- _What is being asked_: Can you lay out everything from the start of the items down to the line containing "Looking at this" as a Markdown table, skipping blank lines? Use a column named Row for the row number and a column named Line for the line.

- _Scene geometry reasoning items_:

----

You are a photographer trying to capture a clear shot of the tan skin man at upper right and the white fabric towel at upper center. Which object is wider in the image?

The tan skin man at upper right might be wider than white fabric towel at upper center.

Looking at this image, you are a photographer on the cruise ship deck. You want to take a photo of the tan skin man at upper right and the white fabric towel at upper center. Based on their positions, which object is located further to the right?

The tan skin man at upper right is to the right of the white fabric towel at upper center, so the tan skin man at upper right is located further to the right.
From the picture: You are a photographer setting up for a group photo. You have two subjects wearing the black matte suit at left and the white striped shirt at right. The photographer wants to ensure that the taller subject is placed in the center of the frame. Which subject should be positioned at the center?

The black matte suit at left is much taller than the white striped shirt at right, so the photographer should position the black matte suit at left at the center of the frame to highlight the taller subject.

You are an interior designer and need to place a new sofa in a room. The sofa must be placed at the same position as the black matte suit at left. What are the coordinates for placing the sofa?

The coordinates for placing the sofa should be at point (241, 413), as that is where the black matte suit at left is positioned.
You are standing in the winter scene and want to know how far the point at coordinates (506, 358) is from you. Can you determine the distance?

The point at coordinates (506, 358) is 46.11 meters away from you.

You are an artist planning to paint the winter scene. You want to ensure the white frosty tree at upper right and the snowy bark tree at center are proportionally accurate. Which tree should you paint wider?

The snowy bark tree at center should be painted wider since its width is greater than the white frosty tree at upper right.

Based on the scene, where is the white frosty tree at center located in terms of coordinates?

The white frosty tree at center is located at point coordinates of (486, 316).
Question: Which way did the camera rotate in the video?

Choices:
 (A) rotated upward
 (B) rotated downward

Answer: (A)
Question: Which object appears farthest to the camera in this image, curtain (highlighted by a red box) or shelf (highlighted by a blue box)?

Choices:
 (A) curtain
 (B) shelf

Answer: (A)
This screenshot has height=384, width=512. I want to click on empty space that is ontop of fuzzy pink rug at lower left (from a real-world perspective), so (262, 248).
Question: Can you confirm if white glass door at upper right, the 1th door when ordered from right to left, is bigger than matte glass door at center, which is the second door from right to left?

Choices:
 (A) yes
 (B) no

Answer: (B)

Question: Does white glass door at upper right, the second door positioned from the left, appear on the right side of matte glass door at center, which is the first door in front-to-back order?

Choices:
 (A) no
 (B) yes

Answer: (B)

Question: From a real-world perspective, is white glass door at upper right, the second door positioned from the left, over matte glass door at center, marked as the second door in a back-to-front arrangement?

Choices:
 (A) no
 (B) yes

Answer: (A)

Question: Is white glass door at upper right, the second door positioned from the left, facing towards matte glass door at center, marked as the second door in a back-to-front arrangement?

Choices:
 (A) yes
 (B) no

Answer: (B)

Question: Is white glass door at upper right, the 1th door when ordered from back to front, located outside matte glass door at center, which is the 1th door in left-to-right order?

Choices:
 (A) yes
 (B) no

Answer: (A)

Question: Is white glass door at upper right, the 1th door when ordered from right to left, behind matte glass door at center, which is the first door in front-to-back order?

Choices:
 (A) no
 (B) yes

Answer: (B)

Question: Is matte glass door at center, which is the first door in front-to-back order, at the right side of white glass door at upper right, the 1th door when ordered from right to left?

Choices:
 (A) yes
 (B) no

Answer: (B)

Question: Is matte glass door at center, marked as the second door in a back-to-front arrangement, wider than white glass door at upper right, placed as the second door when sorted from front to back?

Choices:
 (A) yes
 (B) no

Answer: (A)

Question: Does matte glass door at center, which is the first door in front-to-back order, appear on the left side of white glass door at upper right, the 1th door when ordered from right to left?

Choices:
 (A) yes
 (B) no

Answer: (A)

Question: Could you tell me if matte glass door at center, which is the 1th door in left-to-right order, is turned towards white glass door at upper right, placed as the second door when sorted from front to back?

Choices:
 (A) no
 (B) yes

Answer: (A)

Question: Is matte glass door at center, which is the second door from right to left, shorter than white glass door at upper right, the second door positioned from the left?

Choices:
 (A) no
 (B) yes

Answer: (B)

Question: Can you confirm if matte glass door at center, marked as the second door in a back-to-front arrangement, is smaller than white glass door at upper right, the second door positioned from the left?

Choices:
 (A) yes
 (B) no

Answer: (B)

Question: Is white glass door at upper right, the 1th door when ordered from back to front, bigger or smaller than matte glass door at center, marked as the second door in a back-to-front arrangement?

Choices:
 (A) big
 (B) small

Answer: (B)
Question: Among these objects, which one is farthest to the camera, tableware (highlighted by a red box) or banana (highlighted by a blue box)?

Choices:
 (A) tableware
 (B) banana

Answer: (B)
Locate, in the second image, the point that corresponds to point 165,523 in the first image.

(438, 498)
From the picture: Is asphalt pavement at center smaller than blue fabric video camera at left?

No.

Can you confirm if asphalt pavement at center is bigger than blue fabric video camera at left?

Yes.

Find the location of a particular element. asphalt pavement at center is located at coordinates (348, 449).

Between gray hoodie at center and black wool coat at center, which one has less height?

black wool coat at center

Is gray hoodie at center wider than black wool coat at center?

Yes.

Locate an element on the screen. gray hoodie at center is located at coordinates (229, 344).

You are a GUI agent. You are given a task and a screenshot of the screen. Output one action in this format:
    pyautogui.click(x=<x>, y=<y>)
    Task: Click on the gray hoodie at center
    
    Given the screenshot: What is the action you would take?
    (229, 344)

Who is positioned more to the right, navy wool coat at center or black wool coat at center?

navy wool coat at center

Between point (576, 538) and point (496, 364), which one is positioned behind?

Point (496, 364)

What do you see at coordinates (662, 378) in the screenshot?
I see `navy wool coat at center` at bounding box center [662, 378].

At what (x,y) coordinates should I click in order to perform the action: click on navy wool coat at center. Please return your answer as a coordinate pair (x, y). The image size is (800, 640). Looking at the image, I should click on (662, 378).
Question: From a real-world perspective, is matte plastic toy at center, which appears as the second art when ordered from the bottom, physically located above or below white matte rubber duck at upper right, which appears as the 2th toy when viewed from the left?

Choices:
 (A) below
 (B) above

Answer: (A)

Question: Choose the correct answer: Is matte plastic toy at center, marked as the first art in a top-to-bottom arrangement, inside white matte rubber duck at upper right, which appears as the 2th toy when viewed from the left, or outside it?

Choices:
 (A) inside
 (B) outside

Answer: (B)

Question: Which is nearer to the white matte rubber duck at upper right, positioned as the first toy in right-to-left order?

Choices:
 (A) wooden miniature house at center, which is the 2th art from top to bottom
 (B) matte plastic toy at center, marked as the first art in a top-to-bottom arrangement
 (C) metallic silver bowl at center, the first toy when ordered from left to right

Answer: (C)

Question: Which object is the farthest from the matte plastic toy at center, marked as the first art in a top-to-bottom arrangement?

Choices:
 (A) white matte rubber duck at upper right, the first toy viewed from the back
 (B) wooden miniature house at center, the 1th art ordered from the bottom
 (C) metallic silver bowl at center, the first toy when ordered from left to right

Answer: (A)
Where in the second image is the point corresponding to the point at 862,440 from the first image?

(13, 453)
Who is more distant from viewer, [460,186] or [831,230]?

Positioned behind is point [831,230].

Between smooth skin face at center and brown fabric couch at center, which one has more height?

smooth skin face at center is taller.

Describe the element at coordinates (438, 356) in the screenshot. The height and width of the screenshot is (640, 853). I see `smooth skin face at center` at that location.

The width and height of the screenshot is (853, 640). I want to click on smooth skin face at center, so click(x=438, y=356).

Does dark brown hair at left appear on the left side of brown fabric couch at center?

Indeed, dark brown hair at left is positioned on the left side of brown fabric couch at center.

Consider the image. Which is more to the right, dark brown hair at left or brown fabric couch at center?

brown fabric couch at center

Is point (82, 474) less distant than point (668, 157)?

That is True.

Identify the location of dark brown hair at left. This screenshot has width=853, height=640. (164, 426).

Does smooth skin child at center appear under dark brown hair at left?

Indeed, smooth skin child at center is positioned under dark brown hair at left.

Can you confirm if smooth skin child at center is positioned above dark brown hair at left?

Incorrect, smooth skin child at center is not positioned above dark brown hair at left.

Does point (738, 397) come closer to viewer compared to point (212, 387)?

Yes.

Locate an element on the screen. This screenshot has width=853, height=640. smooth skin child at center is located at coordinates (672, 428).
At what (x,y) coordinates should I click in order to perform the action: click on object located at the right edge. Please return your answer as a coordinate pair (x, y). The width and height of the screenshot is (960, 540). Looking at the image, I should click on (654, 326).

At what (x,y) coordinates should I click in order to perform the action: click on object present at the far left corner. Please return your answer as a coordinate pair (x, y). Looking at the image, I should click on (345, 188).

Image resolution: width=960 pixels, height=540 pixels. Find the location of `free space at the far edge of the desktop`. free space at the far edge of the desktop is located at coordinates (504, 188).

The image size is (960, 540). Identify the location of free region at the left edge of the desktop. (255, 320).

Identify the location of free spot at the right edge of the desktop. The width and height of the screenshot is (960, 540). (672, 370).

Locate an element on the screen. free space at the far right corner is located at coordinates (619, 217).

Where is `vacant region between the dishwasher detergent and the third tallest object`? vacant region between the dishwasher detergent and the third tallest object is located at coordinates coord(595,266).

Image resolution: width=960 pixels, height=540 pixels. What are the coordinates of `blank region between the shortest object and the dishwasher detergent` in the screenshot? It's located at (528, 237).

----

- _Task answer_:
| Row | Line |
|---|---|
| 1 | You are a photographer trying to capture a clear shot of the tan skin man at upper right and the white fabric towel at upper center. Which object is wider in the image? |
| 2 | The tan skin man at upper right might be wider than white fabric towel at upper center. |
| 3 | Looking at this image, you are a photographer on the cruise ship deck. You want to take a photo of the tan skin man at upper right and the white fabric towel at upper center. Based on their positions, which object is located further to the right? |